Content revision data:
* * *

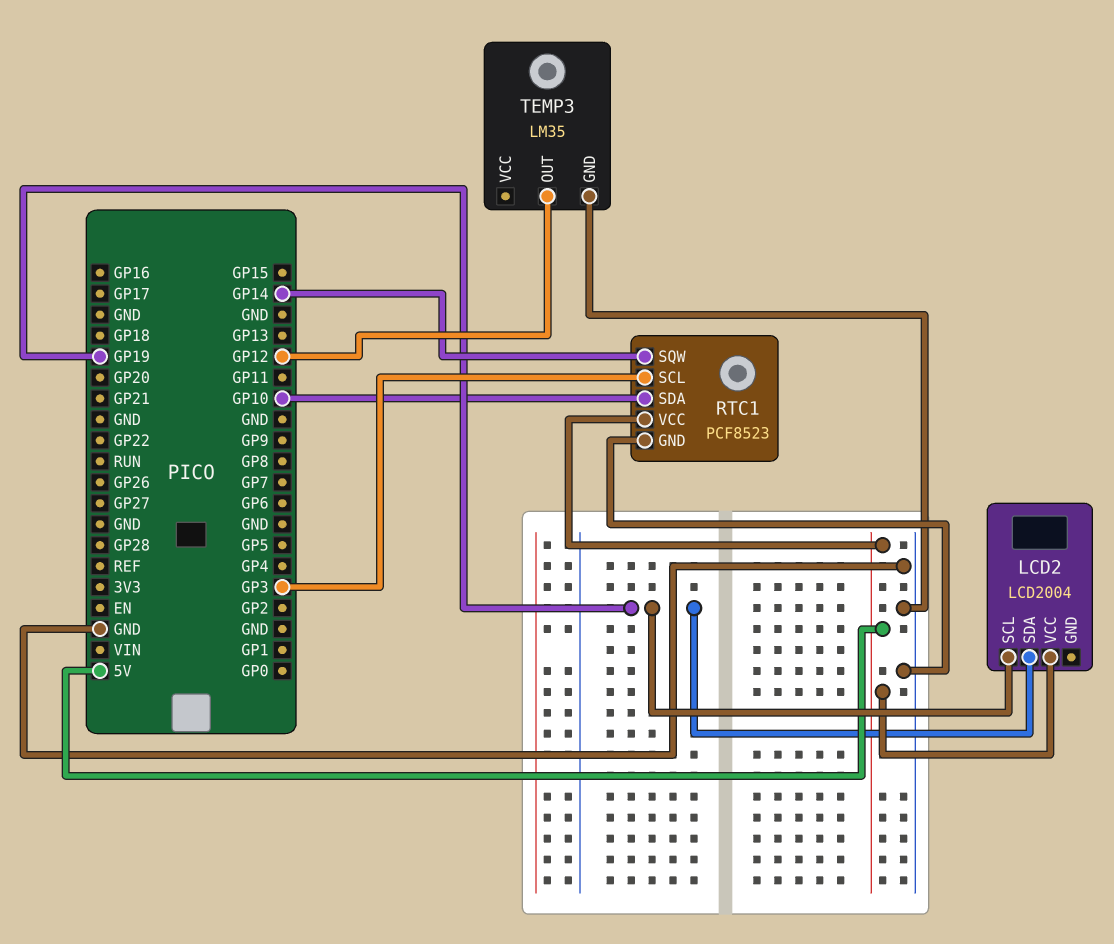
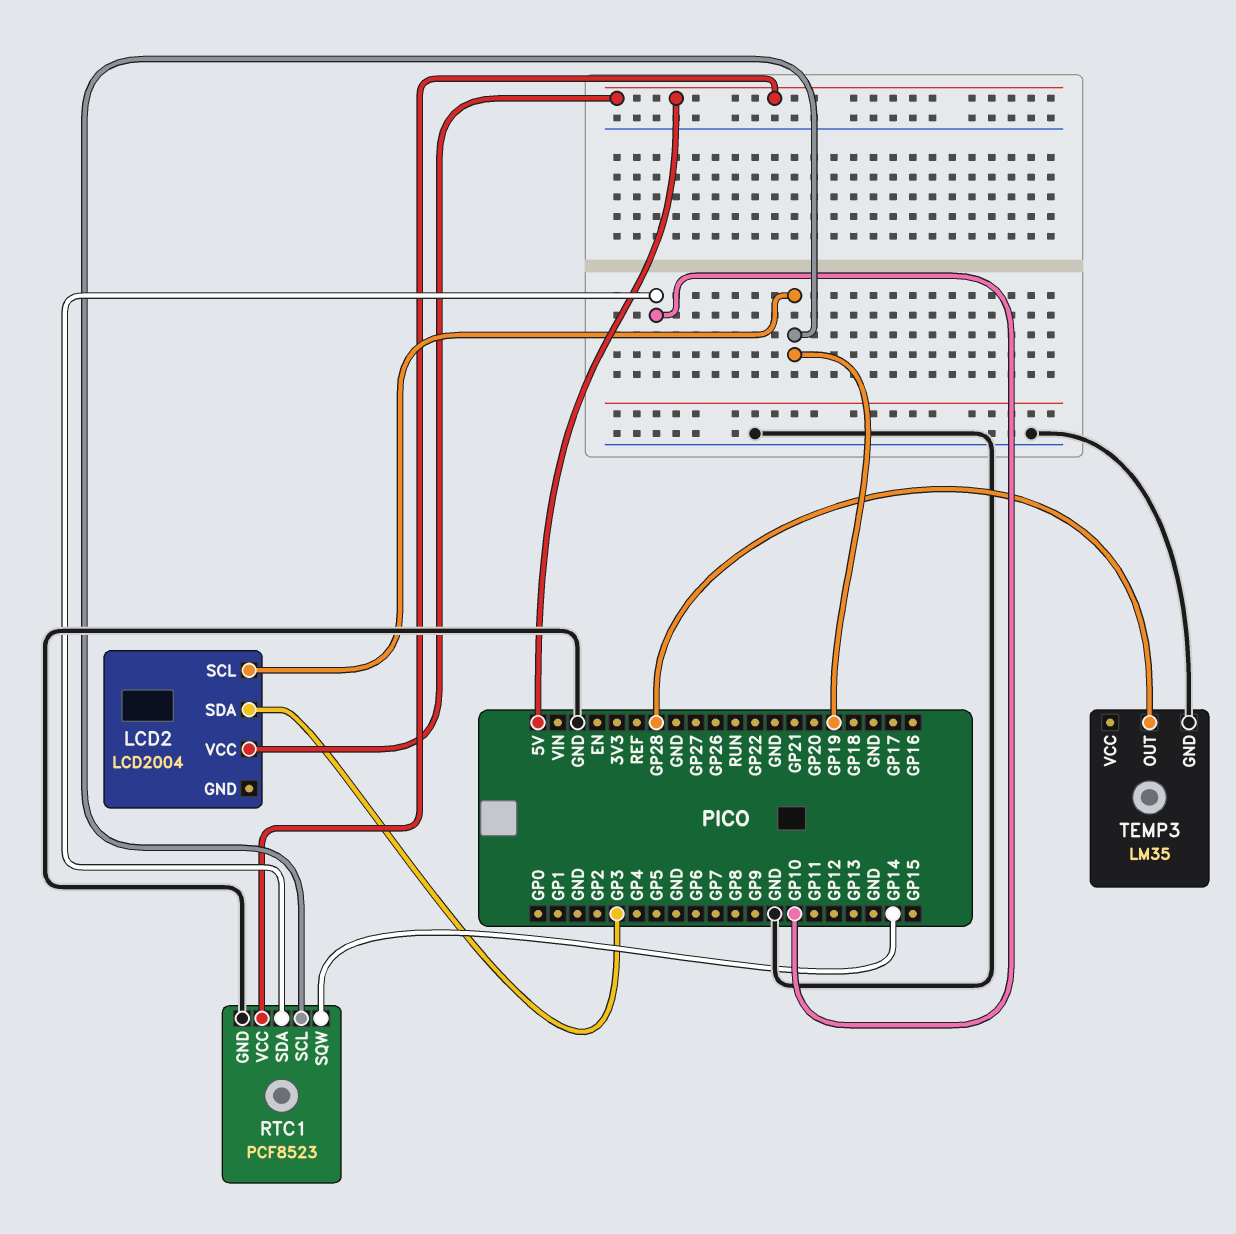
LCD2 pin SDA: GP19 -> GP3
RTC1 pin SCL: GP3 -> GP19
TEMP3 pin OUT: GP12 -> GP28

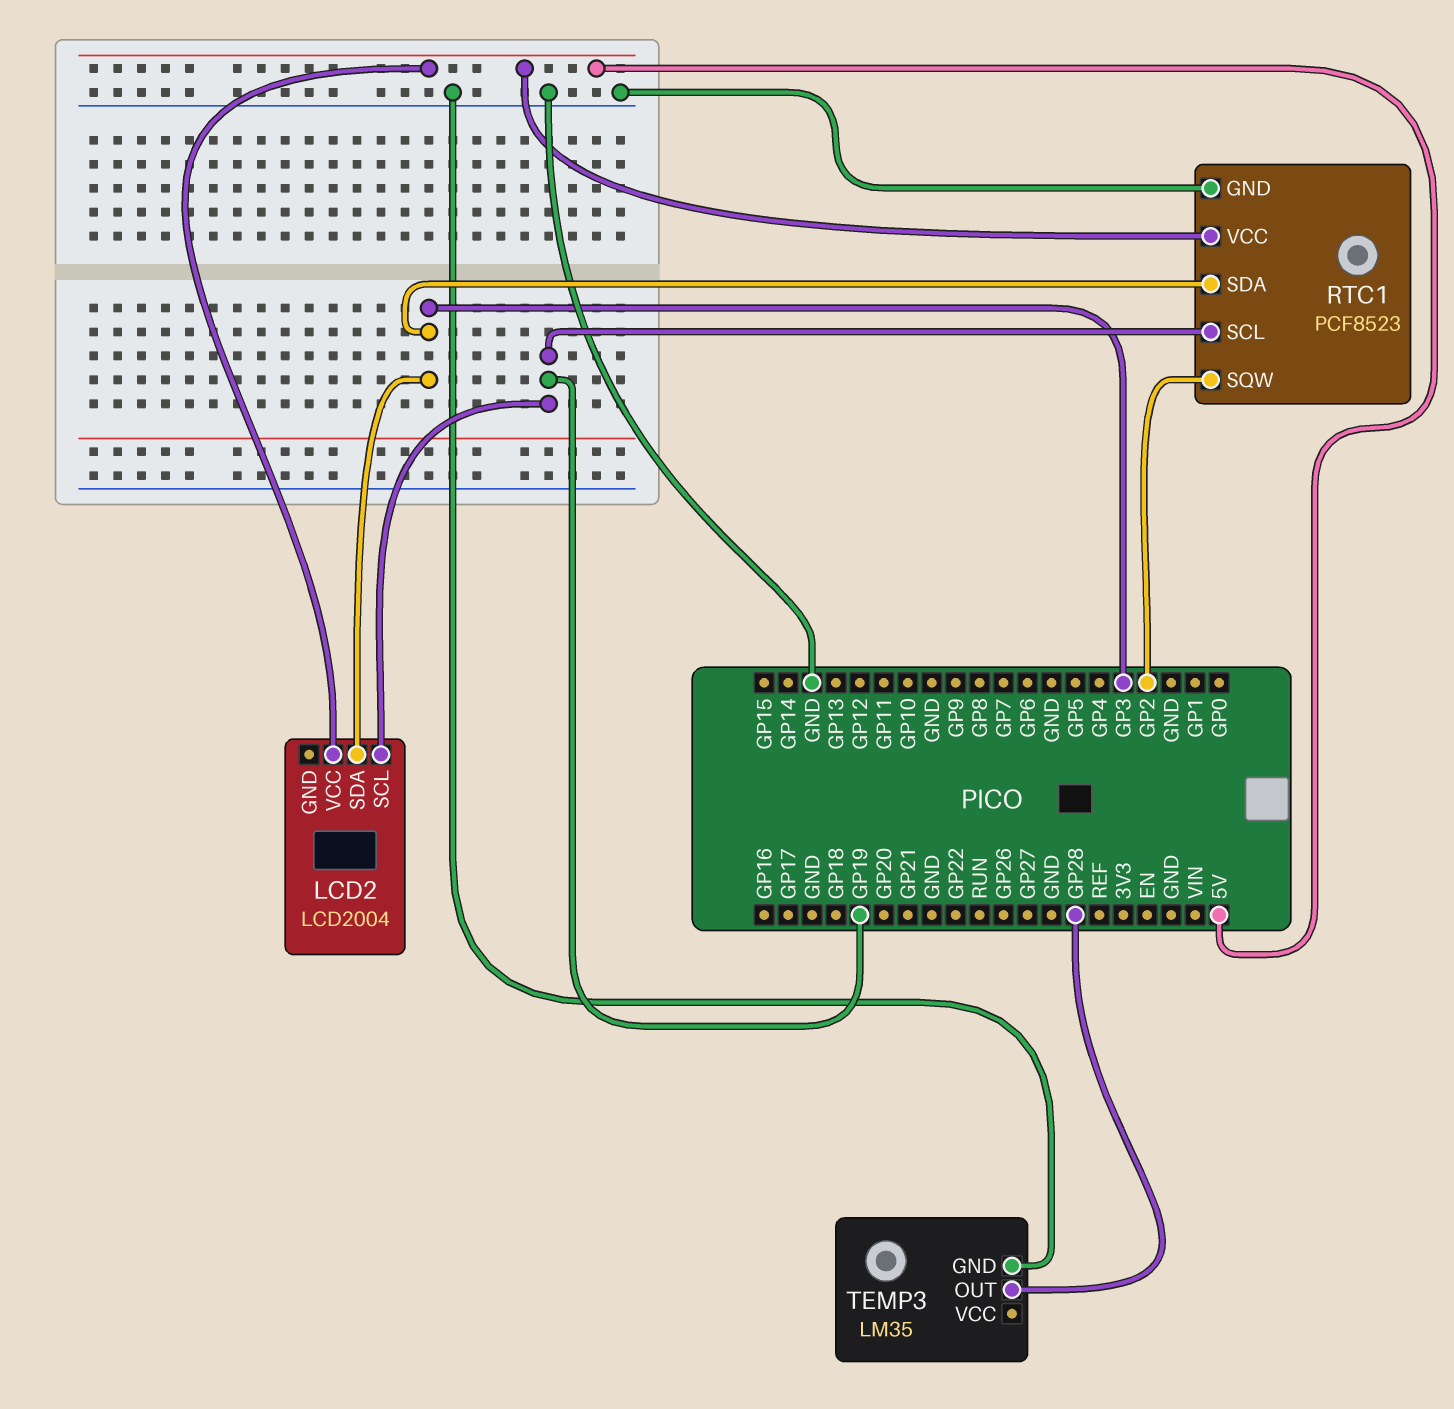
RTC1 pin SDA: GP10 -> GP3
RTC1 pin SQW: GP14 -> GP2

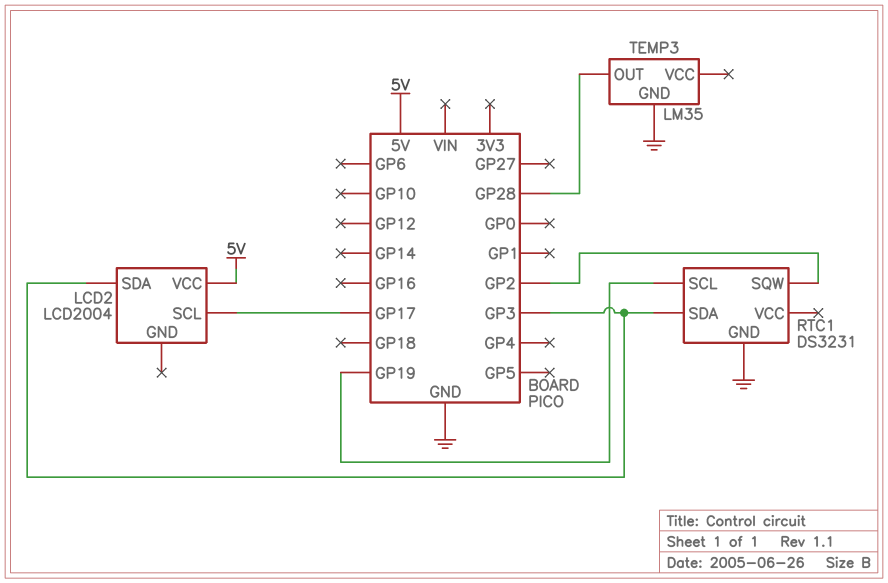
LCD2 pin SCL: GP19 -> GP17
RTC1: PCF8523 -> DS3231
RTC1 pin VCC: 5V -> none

* * *

All pictures must be left out. Reproduce exactly the lines from the one containing "TEMP3 pin OUT: GP12 -> GP28" to the final line of the entries.

TEMP3 pin OUT: GP12 -> GP28

RTC1 pin SDA: GP10 -> GP3
RTC1 pin SQW: GP14 -> GP2

LCD2 pin SCL: GP19 -> GP17
RTC1: PCF8523 -> DS3231
RTC1 pin VCC: 5V -> none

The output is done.